[[ INPUT DATA open ]]

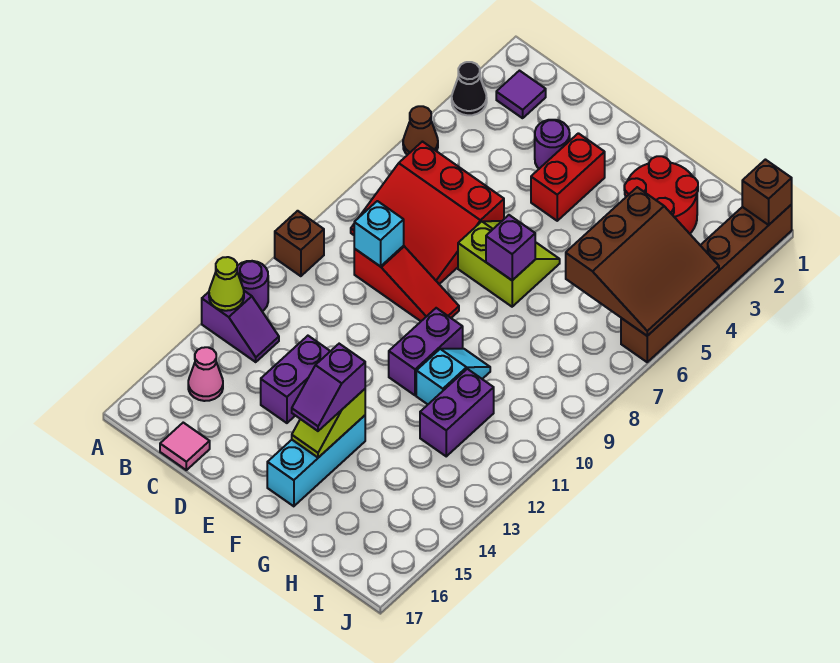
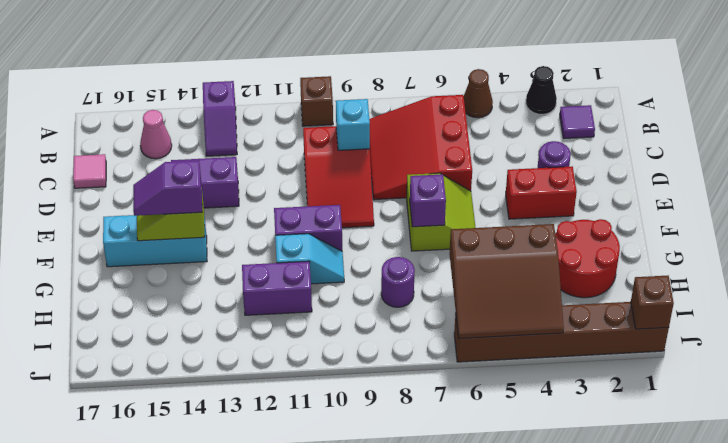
purple round brick A12 level 1 -> purple round brick H8 level 1
lime cone A13 level 2 -> none
red slope C9:E9 level 1 top C -> red slope C9:E10 level 1 top C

[[ INPUT DATA closed ]]

* **ACTIVITY**
Apart from the pictures, restate all of the listing above exactly.

* **RESULT OF THE TASK**
purple round brick A12 level 1 -> purple round brick H8 level 1
lime cone A13 level 2 -> none
red slope C9:E9 level 1 top C -> red slope C9:E10 level 1 top C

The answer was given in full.